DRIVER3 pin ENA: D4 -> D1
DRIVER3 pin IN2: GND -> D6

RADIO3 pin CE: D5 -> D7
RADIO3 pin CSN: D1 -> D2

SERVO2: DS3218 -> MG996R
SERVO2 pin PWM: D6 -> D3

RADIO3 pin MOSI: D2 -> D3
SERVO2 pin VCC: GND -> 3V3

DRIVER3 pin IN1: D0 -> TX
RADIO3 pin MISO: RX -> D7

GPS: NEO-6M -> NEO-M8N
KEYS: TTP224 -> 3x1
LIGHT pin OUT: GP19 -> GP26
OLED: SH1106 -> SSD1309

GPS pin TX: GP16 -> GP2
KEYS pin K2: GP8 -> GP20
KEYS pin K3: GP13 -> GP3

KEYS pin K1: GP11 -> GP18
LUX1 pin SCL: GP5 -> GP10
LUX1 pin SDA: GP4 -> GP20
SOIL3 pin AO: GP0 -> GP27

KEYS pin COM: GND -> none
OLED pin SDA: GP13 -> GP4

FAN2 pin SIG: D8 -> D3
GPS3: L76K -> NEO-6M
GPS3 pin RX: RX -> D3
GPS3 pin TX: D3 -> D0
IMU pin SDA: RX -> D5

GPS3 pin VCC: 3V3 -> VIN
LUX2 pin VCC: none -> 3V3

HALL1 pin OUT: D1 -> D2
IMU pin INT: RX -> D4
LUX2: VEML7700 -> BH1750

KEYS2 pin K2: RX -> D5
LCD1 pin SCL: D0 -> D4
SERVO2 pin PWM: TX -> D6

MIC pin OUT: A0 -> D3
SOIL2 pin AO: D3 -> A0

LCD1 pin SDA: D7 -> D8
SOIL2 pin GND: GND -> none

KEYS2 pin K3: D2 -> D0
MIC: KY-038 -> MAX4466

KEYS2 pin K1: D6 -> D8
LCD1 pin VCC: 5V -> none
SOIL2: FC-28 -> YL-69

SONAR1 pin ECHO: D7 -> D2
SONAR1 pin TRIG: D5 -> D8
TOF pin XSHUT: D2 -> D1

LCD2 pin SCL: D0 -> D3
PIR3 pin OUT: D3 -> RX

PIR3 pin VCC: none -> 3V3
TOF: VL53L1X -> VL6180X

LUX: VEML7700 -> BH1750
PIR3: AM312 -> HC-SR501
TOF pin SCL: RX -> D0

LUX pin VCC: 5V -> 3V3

★ ★ ★ ★

TASK ITEM: When you reach the line containing "GPS3 pin TX: D3 -> D0" in the data above, start copying exactly, and stop after the line containing "MIC: KY-038 -> MAX4466".

OUTPUT OF THE EXERCISE:
GPS3 pin TX: D3 -> D0
IMU pin SDA: RX -> D5

GPS3 pin VCC: 3V3 -> VIN
LUX2 pin VCC: none -> 3V3

HALL1 pin OUT: D1 -> D2
IMU pin INT: RX -> D4
LUX2: VEML7700 -> BH1750

KEYS2 pin K2: RX -> D5
LCD1 pin SCL: D0 -> D4
SERVO2 pin PWM: TX -> D6

MIC pin OUT: A0 -> D3
SOIL2 pin AO: D3 -> A0

LCD1 pin SDA: D7 -> D8
SOIL2 pin GND: GND -> none

KEYS2 pin K3: D2 -> D0
MIC: KY-038 -> MAX4466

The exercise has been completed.